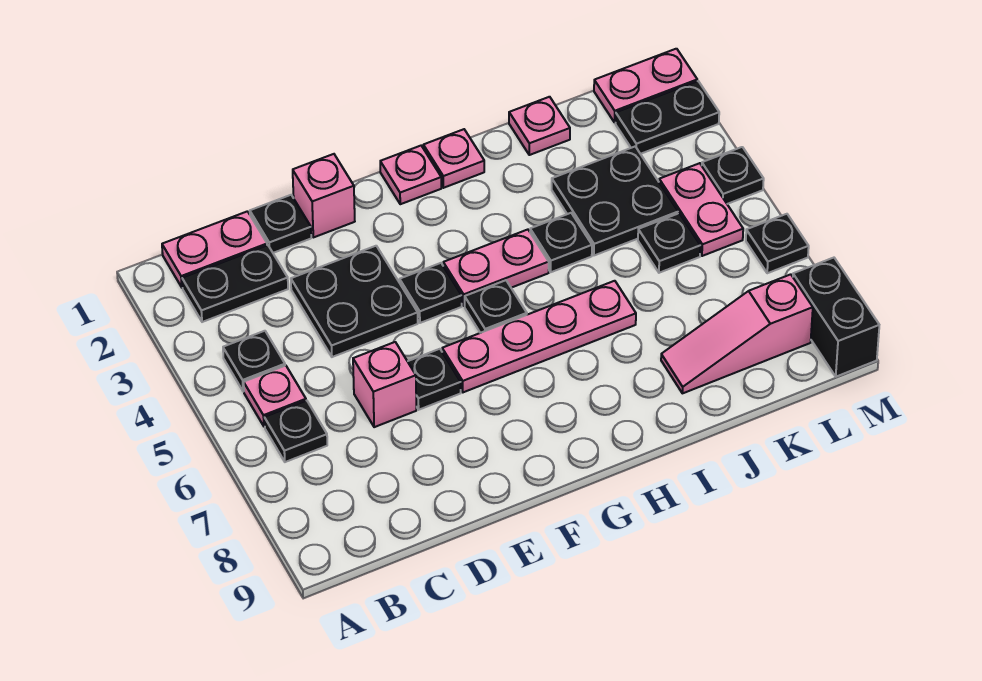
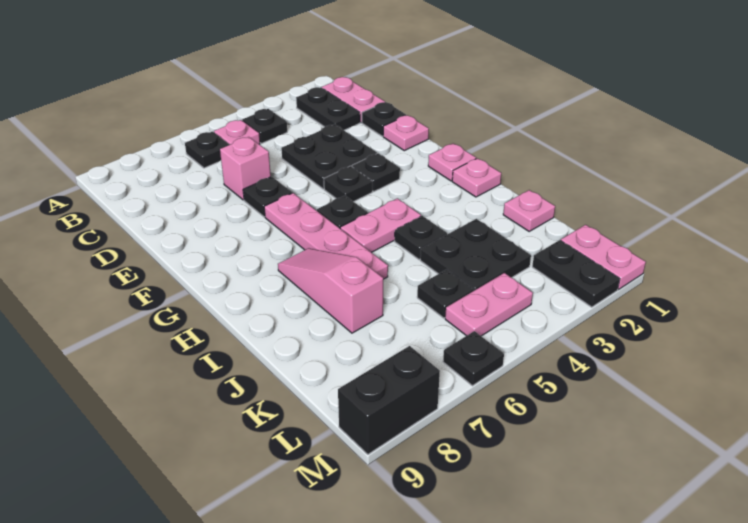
pink brick E1 level 1 -> pink plate E1 level 1
pink plate G4:H4 level 1 -> pink plate H4:H5 level 1
pink slope J8:L8 level 1 top L -> pink slope H7:J7 level 1 top J
black plate M4 level 1 -> black plate F3 level 1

▶ _EXERCISE DIRECTIONS_:
Please print all the data above word for word. Pictures should not appear in the copy.

▶ _OUTPUT BELOW_:
pink brick E1 level 1 -> pink plate E1 level 1
pink plate G4:H4 level 1 -> pink plate H4:H5 level 1
pink slope J8:L8 level 1 top L -> pink slope H7:J7 level 1 top J
black plate M4 level 1 -> black plate F3 level 1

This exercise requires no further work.